* REQUIRED WORK
When you find the line with "camera: 15 degrees left, 5 degrees down" among the records below, reproduce it and each line after it exactly, ending with the line with "(759, 440) = (553, 299): brown".

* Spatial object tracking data
*** Block opens ***
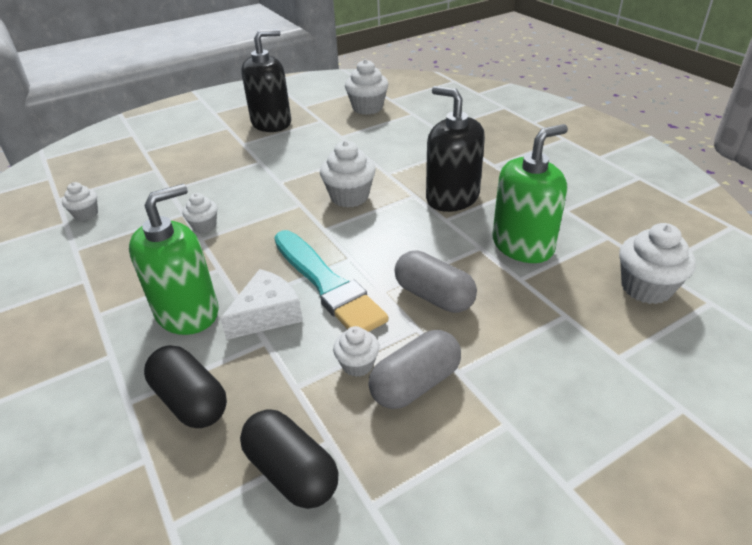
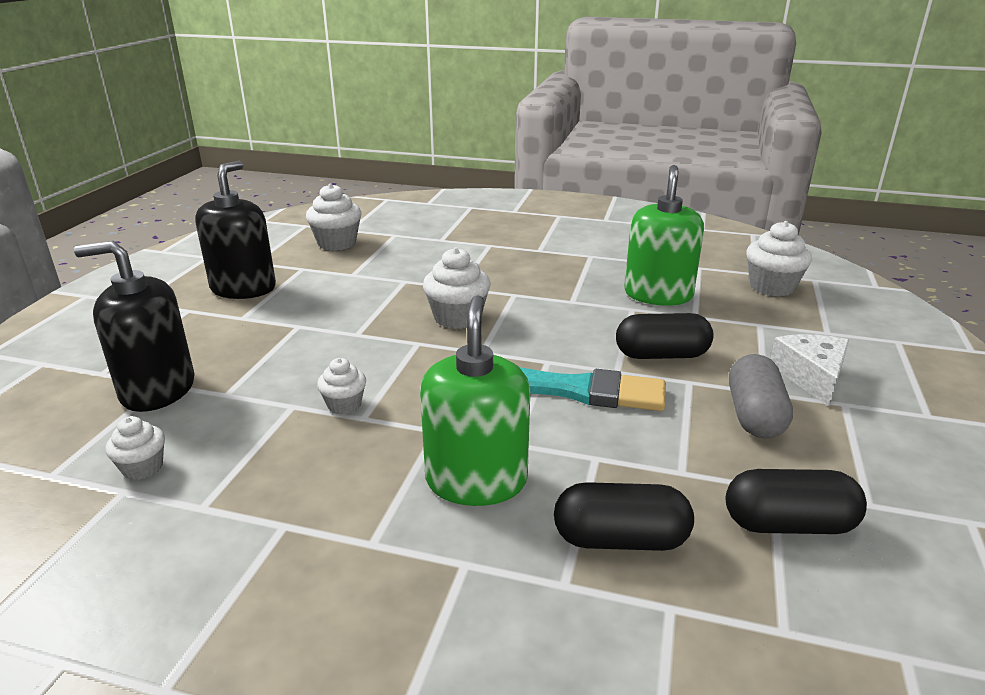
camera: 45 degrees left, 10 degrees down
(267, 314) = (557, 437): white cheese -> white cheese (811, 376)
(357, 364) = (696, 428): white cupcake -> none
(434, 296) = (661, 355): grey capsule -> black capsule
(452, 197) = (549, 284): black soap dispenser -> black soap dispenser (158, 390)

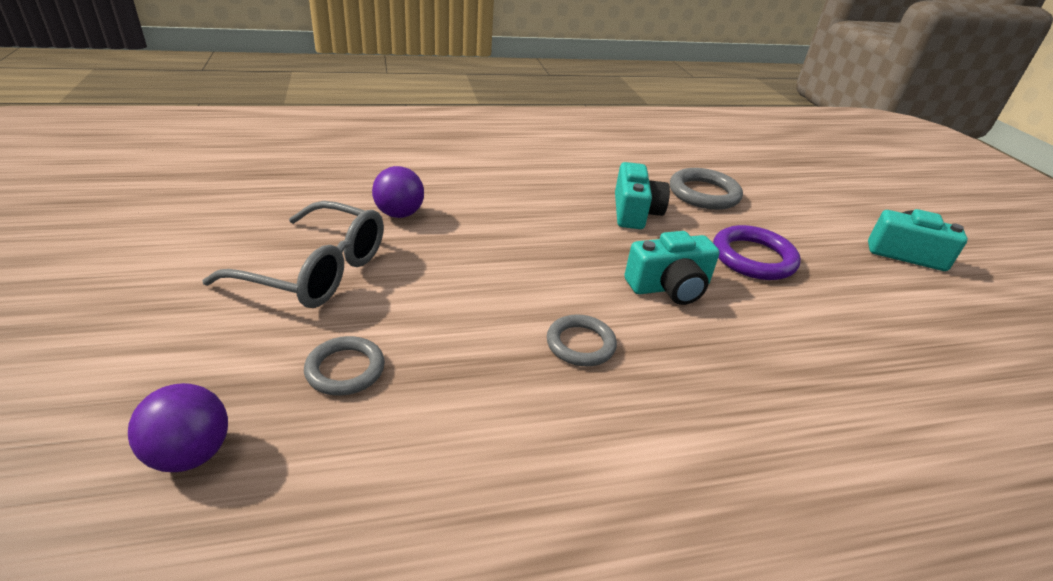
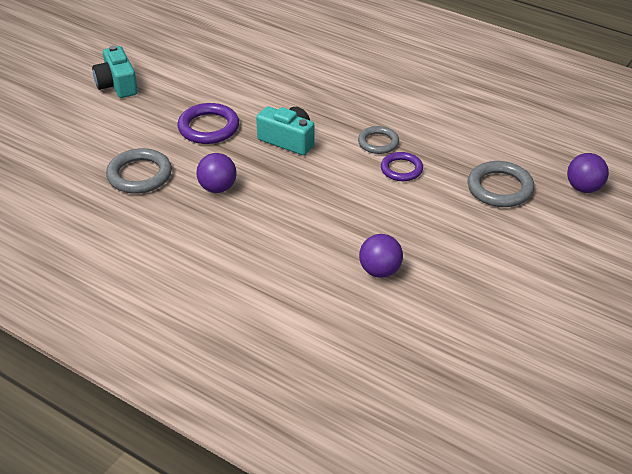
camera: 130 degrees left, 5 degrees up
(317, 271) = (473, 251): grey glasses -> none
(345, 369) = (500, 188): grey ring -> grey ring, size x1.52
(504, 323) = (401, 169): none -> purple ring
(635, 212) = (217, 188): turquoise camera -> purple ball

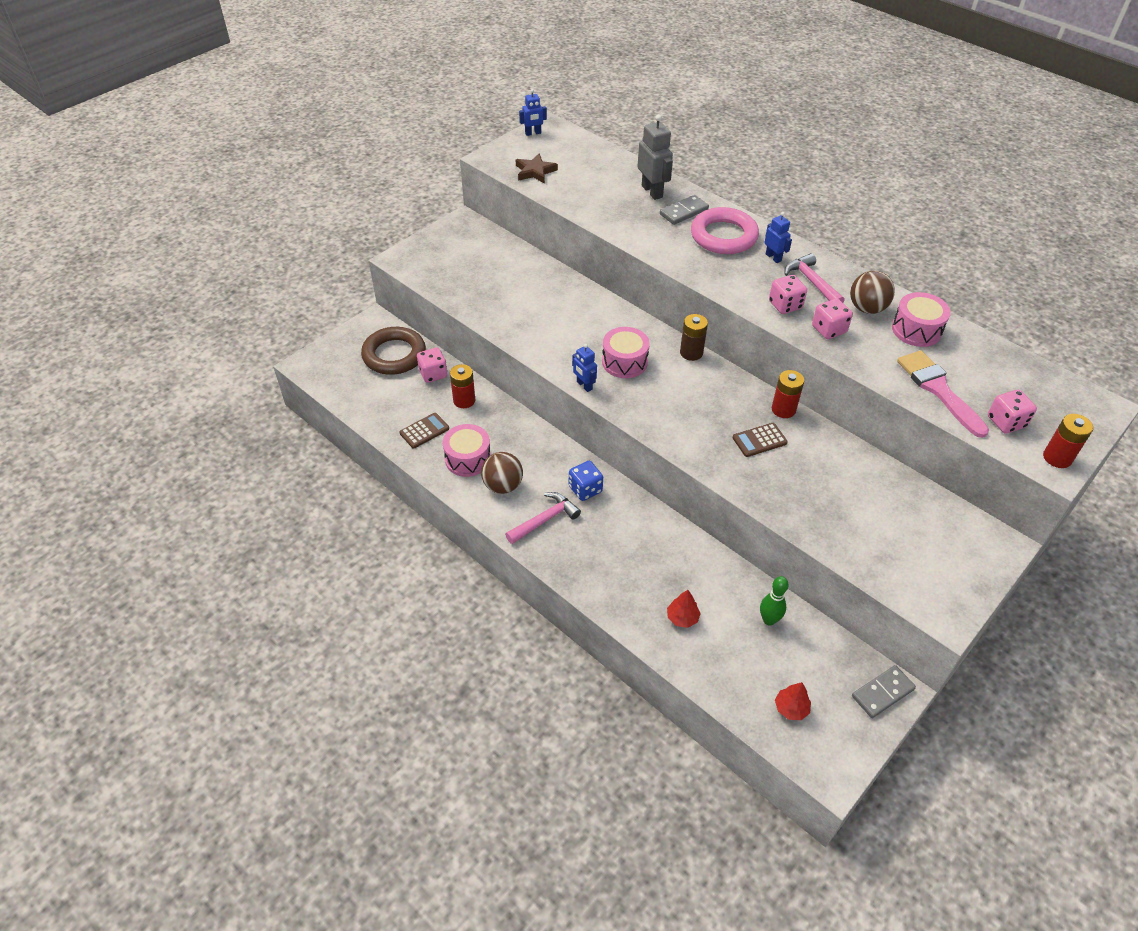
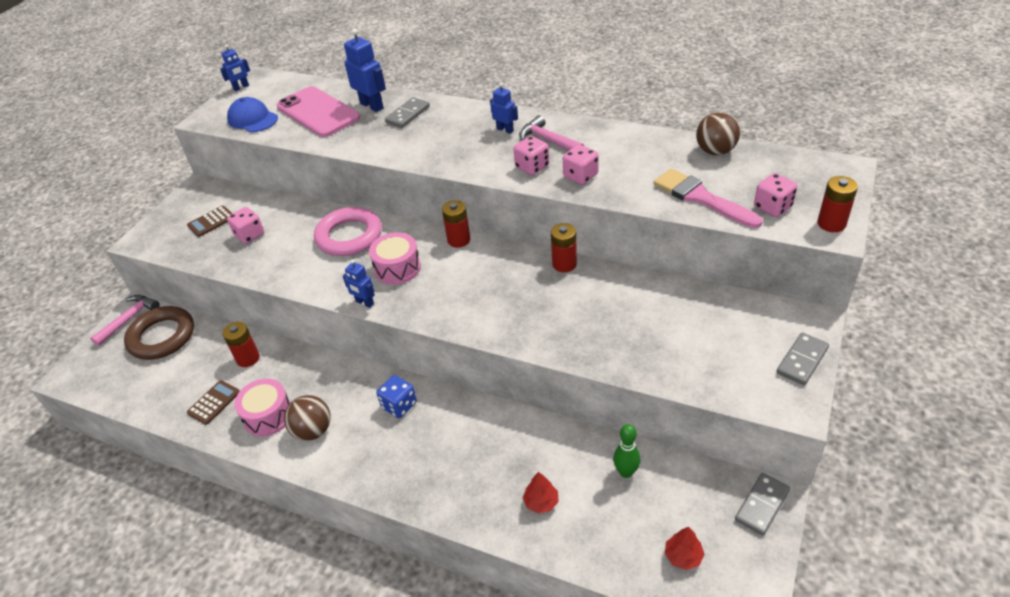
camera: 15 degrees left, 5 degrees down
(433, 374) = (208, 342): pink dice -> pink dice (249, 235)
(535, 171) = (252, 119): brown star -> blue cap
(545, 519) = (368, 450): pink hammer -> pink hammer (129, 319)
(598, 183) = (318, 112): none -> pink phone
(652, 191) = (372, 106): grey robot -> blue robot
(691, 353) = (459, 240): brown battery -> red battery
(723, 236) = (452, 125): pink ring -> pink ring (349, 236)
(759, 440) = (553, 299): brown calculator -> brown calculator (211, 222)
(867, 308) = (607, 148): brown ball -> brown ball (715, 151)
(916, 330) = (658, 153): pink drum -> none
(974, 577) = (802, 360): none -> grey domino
*** Block closes ***
* RESPONSE BELOW
camera: 15 degrees left, 5 degrees down
(433, 374) = (208, 342): pink dice -> pink dice (249, 235)
(535, 171) = (252, 119): brown star -> blue cap
(545, 519) = (368, 450): pink hammer -> pink hammer (129, 319)
(598, 183) = (318, 112): none -> pink phone
(652, 191) = (372, 106): grey robot -> blue robot
(691, 353) = (459, 240): brown battery -> red battery
(723, 236) = (452, 125): pink ring -> pink ring (349, 236)
(759, 440) = (553, 299): brown calculator -> brown calculator (211, 222)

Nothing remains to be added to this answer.